TASK REQUIREMENTS: The answer must be every line from the listing that holds the string "schottky".

THE INPUT:
++++

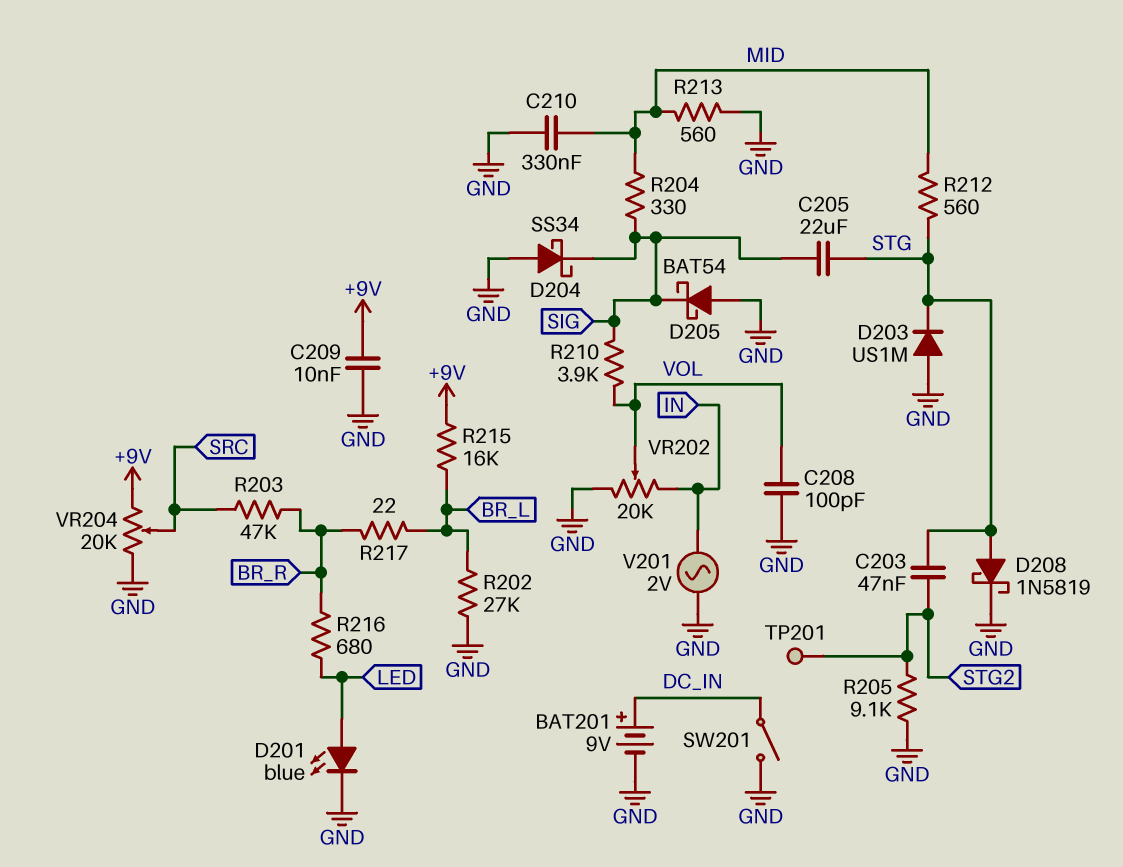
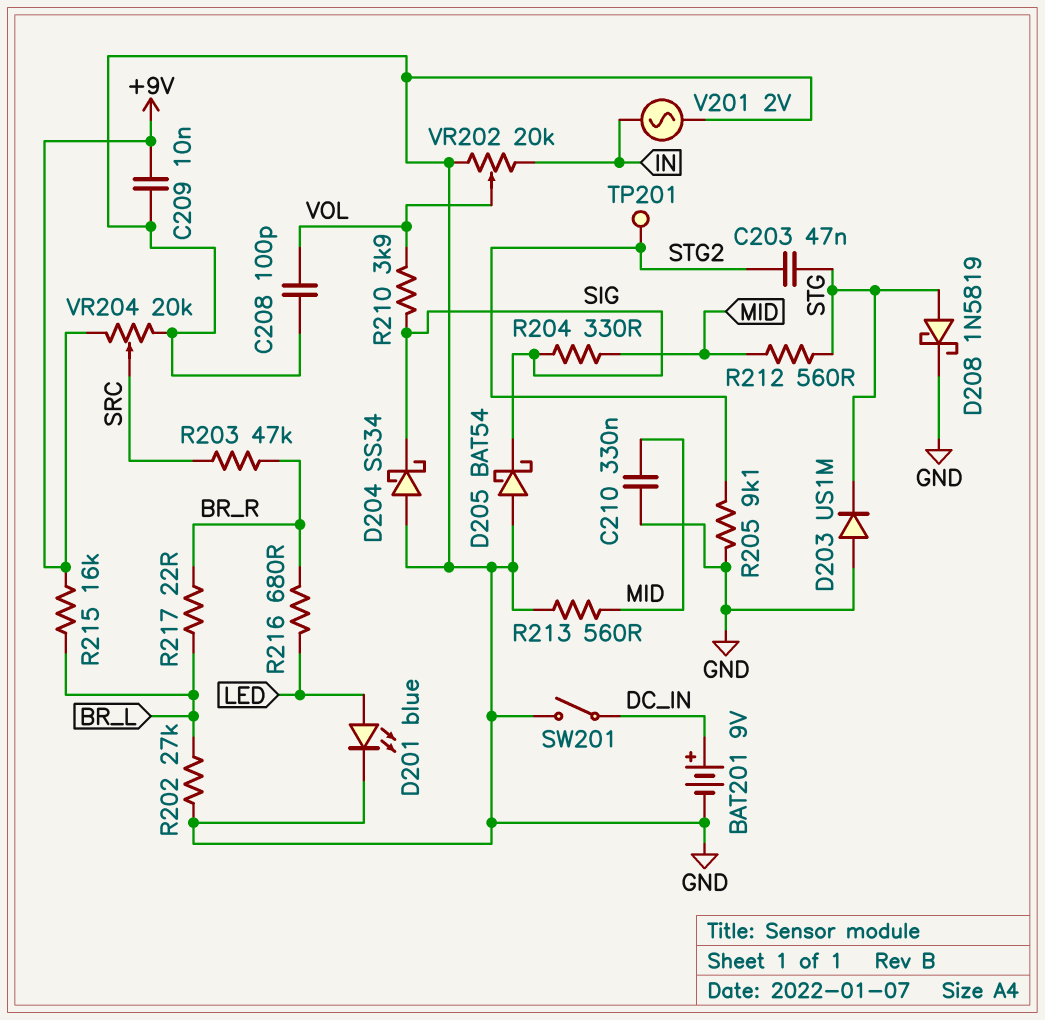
C205: 22uF (SIG, STG) -> none

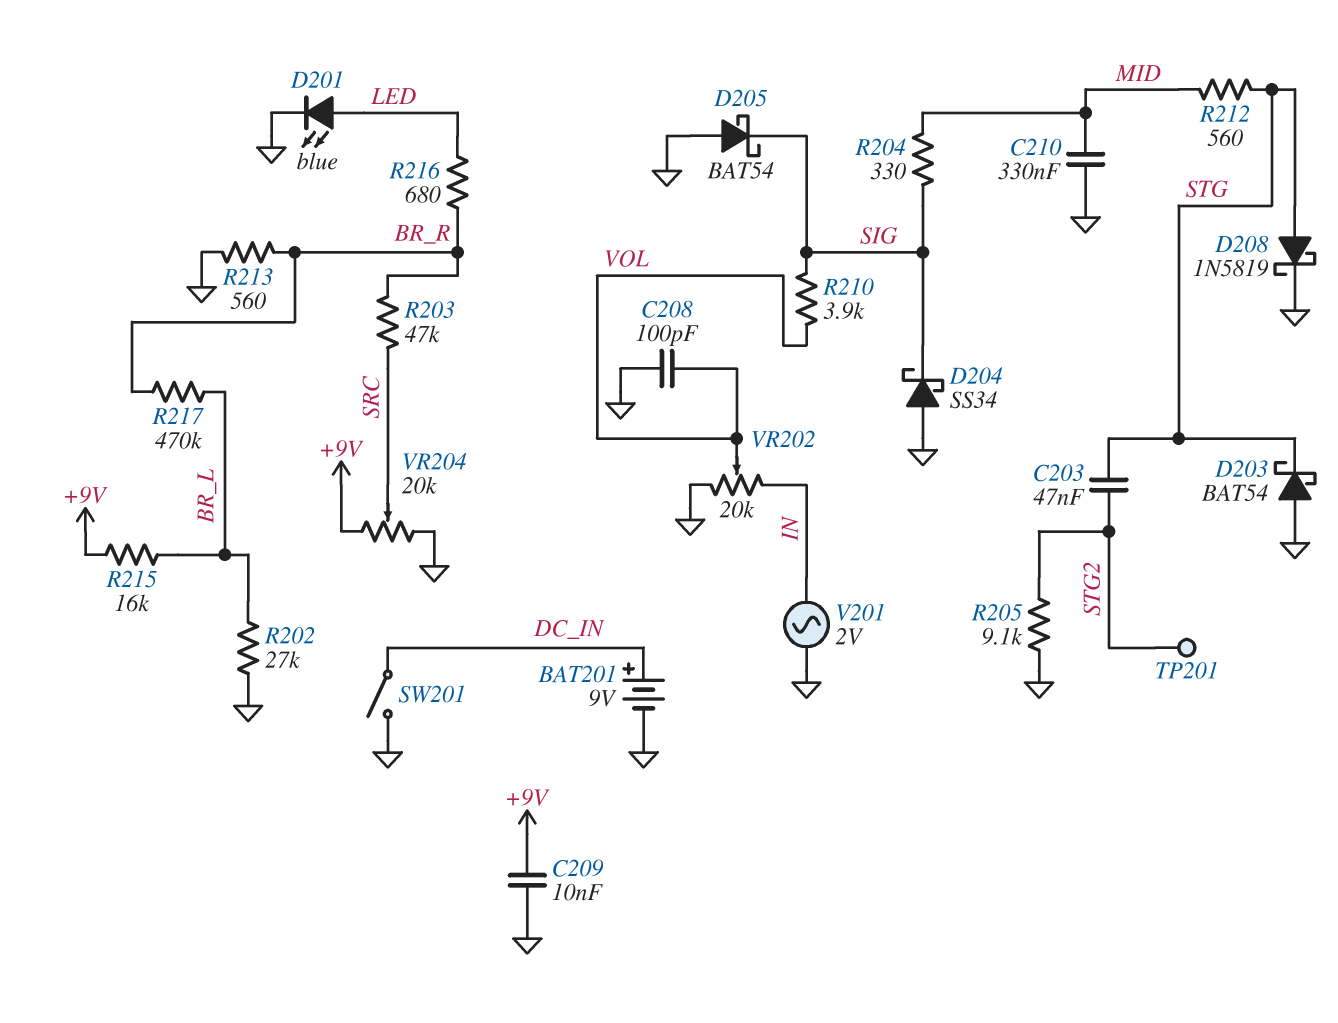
D203: diode US1M (A GND, K STG) -> schottky BAT54 (A GND, K STG)
R213: 560 (GND, MID) -> 560 (BR_R, GND)
R217: 22 (BR_L, BR_R) -> 470k (BR_L, BR_R)

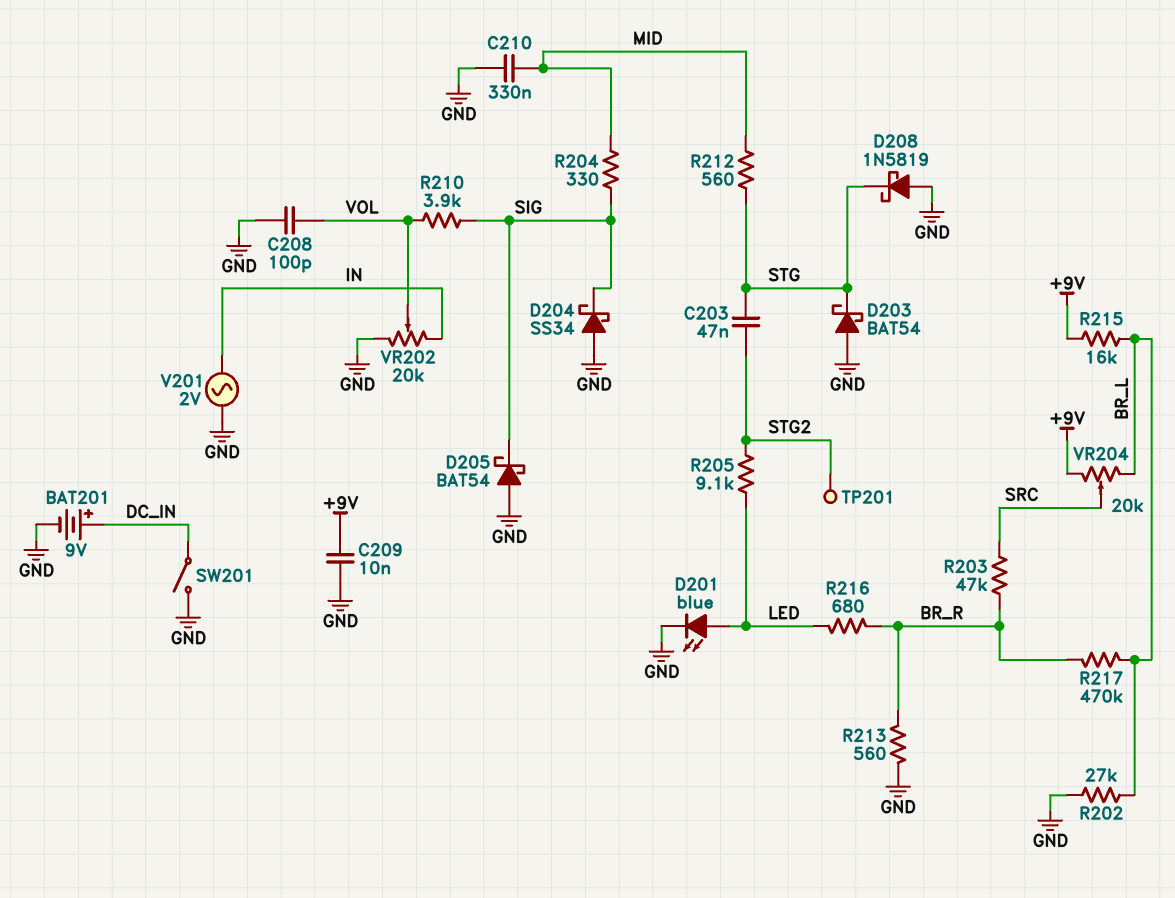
D208: schottky 1N5819 (A STG, K GND) -> schottky 1N5819 (A GND, K STG)
R205: 9.1k (GND, STG2) -> 9.1k (LED, STG2)
VR204: 20k (+9V, GND, wiper SRC) -> 20k (+9V, BR_L, wiper SRC)

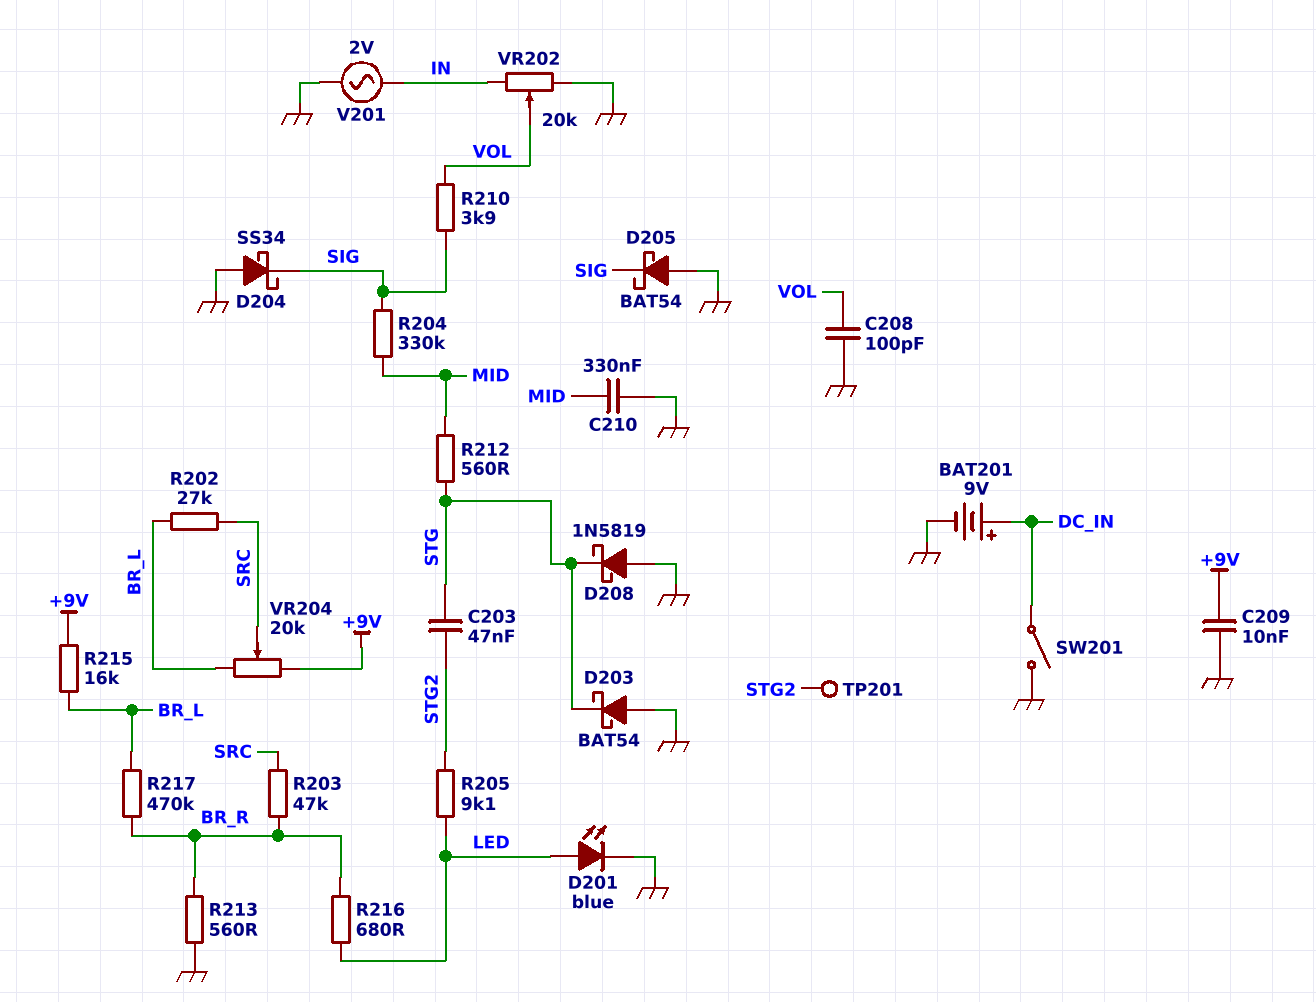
R202: 27k (BR_L, GND) -> 27k (BR_L, SRC)
R204: 330 (MID, SIG) -> 330k (MID, SIG)

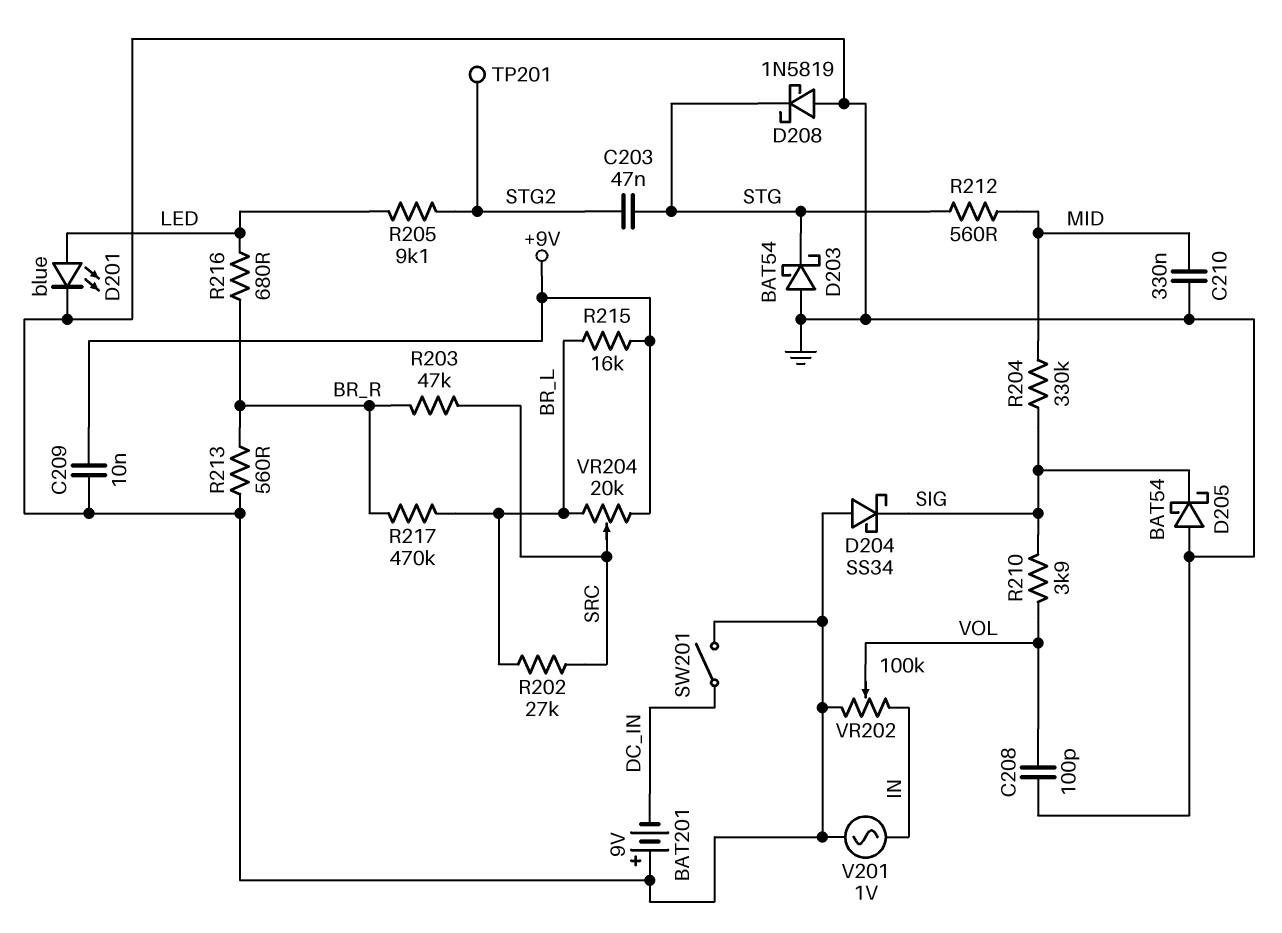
BAT201: 9V (plus DC_IN, minus GND) -> 9V (plus GND, minus DC_IN)
V201: AC 2V (GND, IN) -> AC 1V (GND, IN)
VR202: 20k (GND, IN, wiper VOL) -> 100k (GND, IN, wiper VOL)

++++

REPLY:
D203: diode US1M (A GND, K STG) -> schottky BAT54 (A GND, K STG)
D208: schottky 1N5819 (A STG, K GND) -> schottky 1N5819 (A GND, K STG)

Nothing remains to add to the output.